§ **Instructions to follow**
Please reproduce every entry, keeping each one exact.
(Given records)
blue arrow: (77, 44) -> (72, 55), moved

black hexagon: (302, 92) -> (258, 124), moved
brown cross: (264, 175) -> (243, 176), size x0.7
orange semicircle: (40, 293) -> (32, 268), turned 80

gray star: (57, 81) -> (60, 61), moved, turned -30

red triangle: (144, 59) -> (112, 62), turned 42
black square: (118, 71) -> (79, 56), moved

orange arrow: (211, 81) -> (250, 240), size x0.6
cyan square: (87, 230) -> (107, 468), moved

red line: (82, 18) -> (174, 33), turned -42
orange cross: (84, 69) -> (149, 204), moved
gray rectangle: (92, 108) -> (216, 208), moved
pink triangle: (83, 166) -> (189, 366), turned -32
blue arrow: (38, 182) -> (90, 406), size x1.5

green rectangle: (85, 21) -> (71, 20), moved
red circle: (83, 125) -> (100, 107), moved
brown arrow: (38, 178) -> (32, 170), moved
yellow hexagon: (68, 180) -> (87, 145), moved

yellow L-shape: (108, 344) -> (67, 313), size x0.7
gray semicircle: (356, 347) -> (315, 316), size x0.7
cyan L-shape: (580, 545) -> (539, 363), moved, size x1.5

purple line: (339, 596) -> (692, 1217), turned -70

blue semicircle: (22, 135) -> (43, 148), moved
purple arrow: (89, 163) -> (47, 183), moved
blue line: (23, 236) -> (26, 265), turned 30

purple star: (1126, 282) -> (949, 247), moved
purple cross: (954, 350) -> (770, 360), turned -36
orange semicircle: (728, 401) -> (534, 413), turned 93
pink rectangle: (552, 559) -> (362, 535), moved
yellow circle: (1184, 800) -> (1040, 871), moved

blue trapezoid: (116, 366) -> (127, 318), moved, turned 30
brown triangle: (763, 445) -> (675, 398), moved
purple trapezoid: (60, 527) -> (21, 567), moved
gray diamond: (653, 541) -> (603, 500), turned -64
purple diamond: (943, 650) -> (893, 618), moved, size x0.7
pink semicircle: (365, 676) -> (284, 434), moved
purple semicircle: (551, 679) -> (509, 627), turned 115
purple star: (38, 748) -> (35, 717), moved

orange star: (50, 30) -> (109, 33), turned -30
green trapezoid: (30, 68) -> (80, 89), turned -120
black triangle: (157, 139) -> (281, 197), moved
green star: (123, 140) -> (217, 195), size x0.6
(End Given records)
§ **Reply to the task**
blue arrow: (77, 44) -> (72, 55), moved

black hexagon: (302, 92) -> (258, 124), moved
brown cross: (264, 175) -> (243, 176), size x0.7
orange semicircle: (40, 293) -> (32, 268), turned 80

gray star: (57, 81) -> (60, 61), moved, turned -30

red triangle: (144, 59) -> (112, 62), turned 42
black square: (118, 71) -> (79, 56), moved

orange arrow: (211, 81) -> (250, 240), size x0.6
cyan square: (87, 230) -> (107, 468), moved

red line: (82, 18) -> (174, 33), turned -42
orange cross: (84, 69) -> (149, 204), moved
gray rectangle: (92, 108) -> (216, 208), moved
pink triangle: (83, 166) -> (189, 366), turned -32
blue arrow: (38, 182) -> (90, 406), size x1.5

green rectangle: (85, 21) -> (71, 20), moved
red circle: (83, 125) -> (100, 107), moved
brown arrow: (38, 178) -> (32, 170), moved
yellow hexagon: (68, 180) -> (87, 145), moved

yellow L-shape: (108, 344) -> (67, 313), size x0.7
gray semicircle: (356, 347) -> (315, 316), size x0.7
cyan L-shape: (580, 545) -> (539, 363), moved, size x1.5

purple line: (339, 596) -> (692, 1217), turned -70

blue semicircle: (22, 135) -> (43, 148), moved
purple arrow: (89, 163) -> (47, 183), moved
blue line: (23, 236) -> (26, 265), turned 30

purple star: (1126, 282) -> (949, 247), moved
purple cross: (954, 350) -> (770, 360), turned -36
orange semicircle: (728, 401) -> (534, 413), turned 93
pink rectangle: (552, 559) -> (362, 535), moved
yellow circle: (1184, 800) -> (1040, 871), moved

blue trapezoid: (116, 366) -> (127, 318), moved, turned 30
brown triangle: (763, 445) -> (675, 398), moved
purple trapezoid: (60, 527) -> (21, 567), moved
gray diamond: (653, 541) -> (603, 500), turned -64
purple diamond: (943, 650) -> (893, 618), moved, size x0.7
pink semicircle: (365, 676) -> (284, 434), moved
purple semicircle: (551, 679) -> (509, 627), turned 115
purple star: (38, 748) -> (35, 717), moved

orange star: (50, 30) -> (109, 33), turned -30
green trapezoid: (30, 68) -> (80, 89), turned -120
black triangle: (157, 139) -> (281, 197), moved
green star: (123, 140) -> (217, 195), size x0.6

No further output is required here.